## WHAT YOU HAVE TO DO
Begin the reply with the line containing "blue brick B1:B2" and end it with the final line of the listing, reproducing every line between exactly and adding nothing.

## RECORDS FOR THE EXERCISE
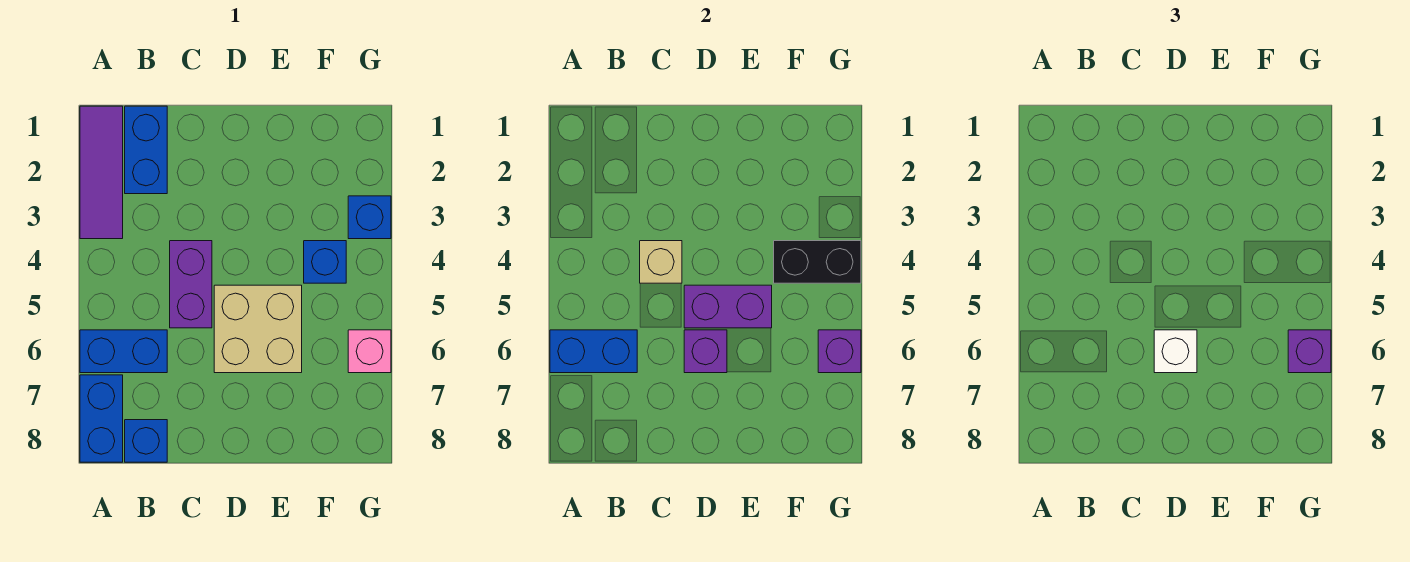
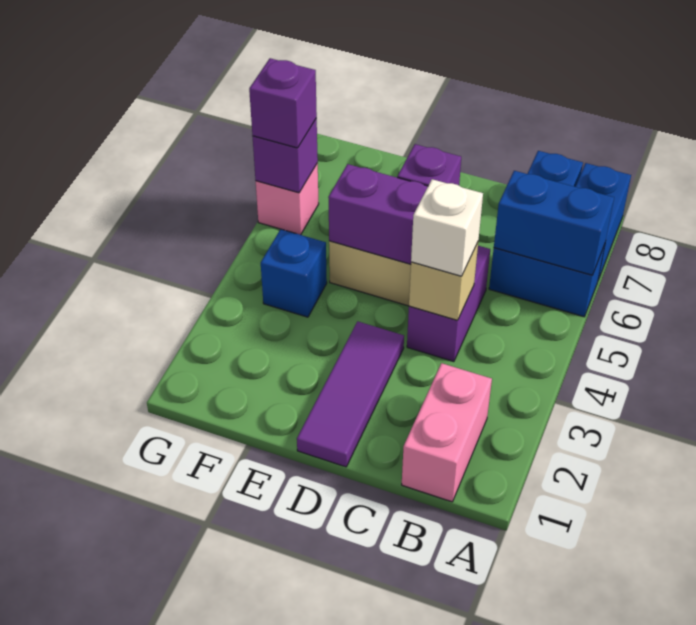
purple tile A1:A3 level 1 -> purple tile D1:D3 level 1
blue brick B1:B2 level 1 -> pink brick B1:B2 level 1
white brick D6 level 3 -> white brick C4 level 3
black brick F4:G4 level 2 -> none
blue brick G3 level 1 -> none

## TASK RESULT
blue brick B1:B2 level 1 -> pink brick B1:B2 level 1
white brick D6 level 3 -> white brick C4 level 3
black brick F4:G4 level 2 -> none
blue brick G3 level 1 -> none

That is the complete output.